*Listed records:*
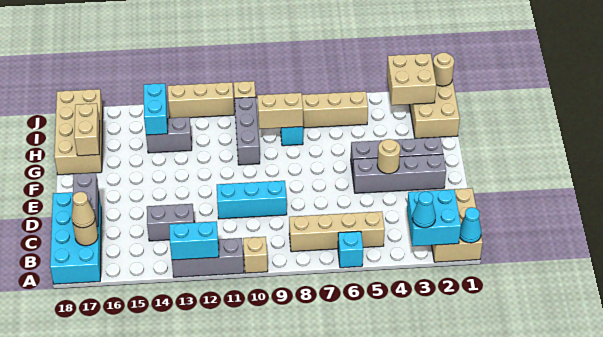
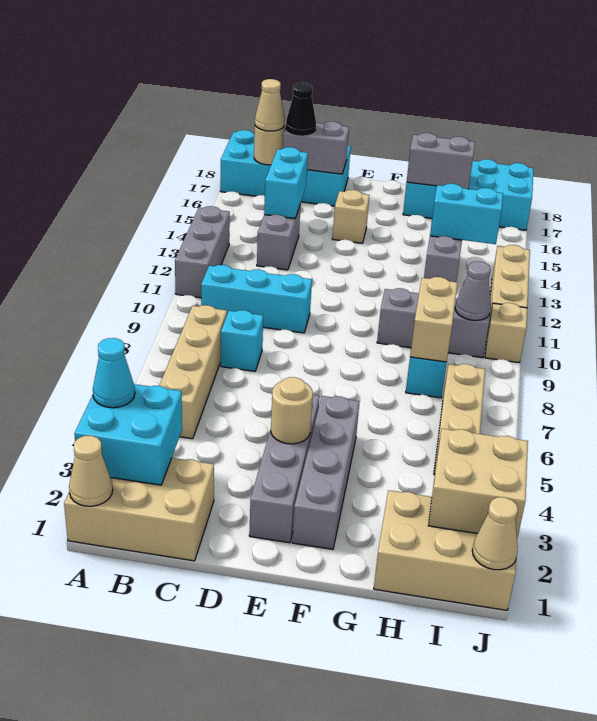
cyan cone A1 level 2 -> tan cone A1 level 2
cyan brick A6 level 1 -> cyan brick C8 level 1
tan brick A10 level 1 -> tan brick E15 level 1
cyan brick A12:A13 level 2 -> cyan brick C14:C15 level 2
none -> black cone C17 level 3
cyan brick D9:D11 level 1 -> cyan brick B10:D10 level 1
tan brick G17:J18 level 1 -> cyan brick G17:J18 level 1
tan brick G17:H17 level 2 -> grey brick G17:H17 level 2
none -> grey cone I10 level 2
tan round brick J1 level 2 -> tan cone J1 level 2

*Exercise:*
Would you filter the entries above and keep each line that has the word "cone"?

*Solution to this task:*
cyan cone A1 level 2 -> tan cone A1 level 2
none -> black cone C17 level 3
none -> grey cone I10 level 2
tan round brick J1 level 2 -> tan cone J1 level 2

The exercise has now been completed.